━━━━━ Dataset

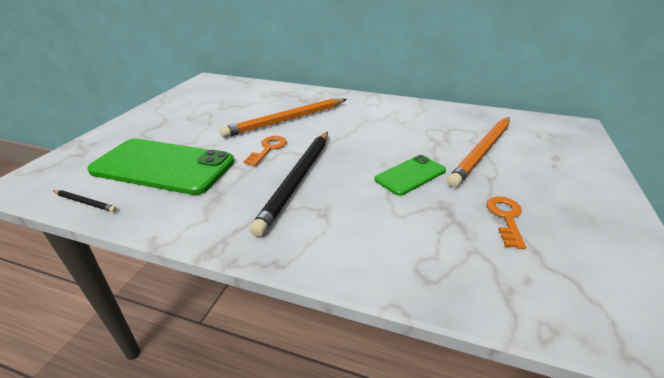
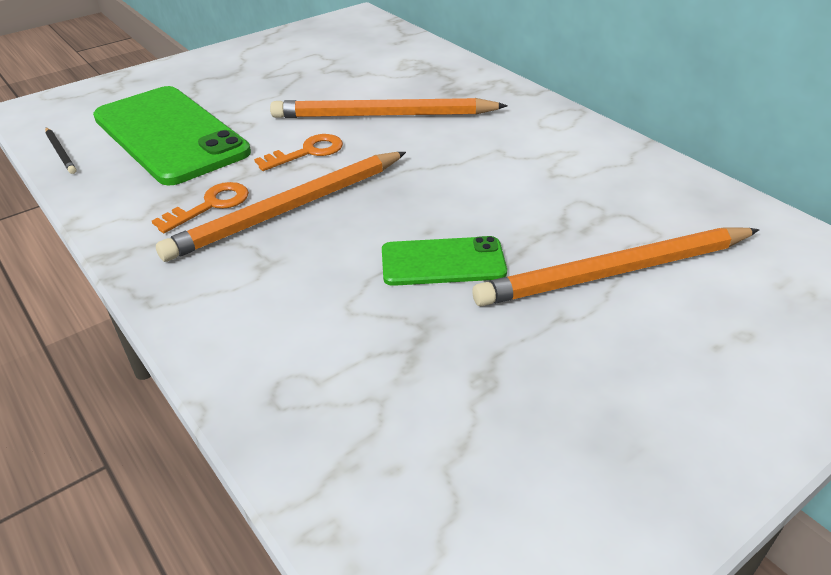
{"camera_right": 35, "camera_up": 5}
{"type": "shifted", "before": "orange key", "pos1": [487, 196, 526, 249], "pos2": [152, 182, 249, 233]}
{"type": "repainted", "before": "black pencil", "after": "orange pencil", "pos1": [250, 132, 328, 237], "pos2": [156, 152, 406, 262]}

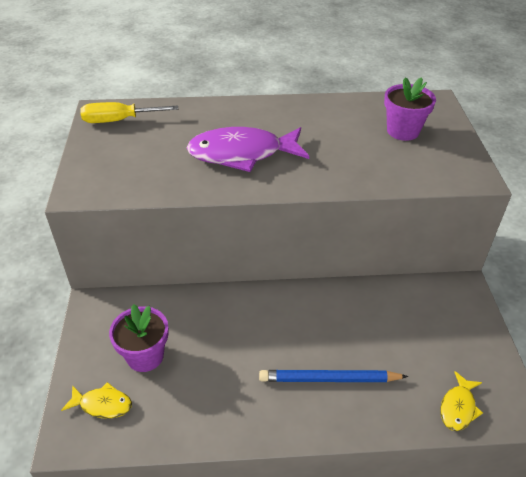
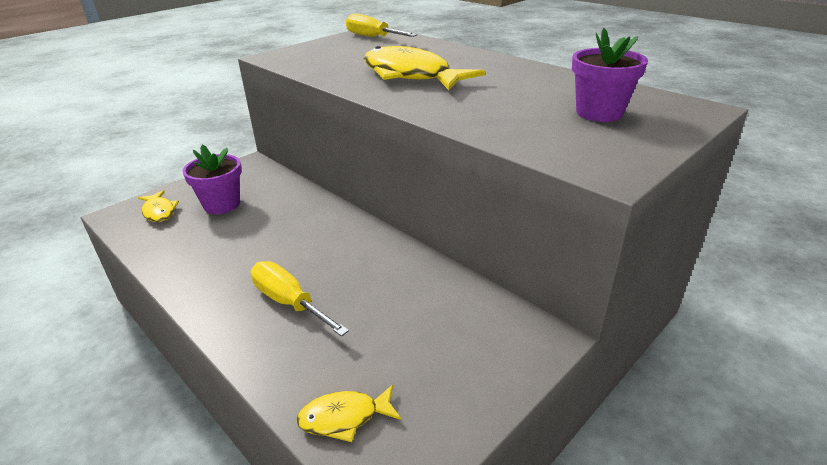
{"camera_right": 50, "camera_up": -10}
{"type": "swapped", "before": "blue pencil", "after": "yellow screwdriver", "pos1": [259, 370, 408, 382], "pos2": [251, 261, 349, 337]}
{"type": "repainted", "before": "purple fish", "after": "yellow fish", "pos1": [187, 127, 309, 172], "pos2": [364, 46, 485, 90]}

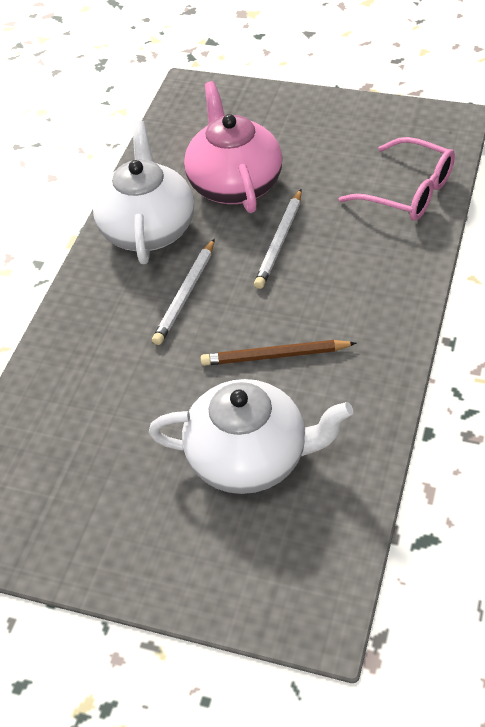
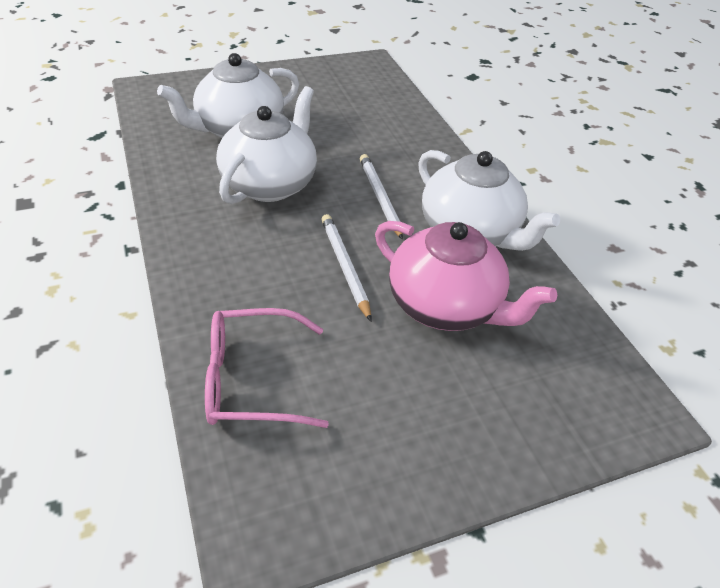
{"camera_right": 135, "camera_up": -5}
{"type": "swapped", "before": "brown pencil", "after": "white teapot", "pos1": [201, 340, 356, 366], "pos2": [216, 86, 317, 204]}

━━━━━━━━━━

Your task: Only a number is wanted: how many lines of the data above contain "swapped"?

Written response: 2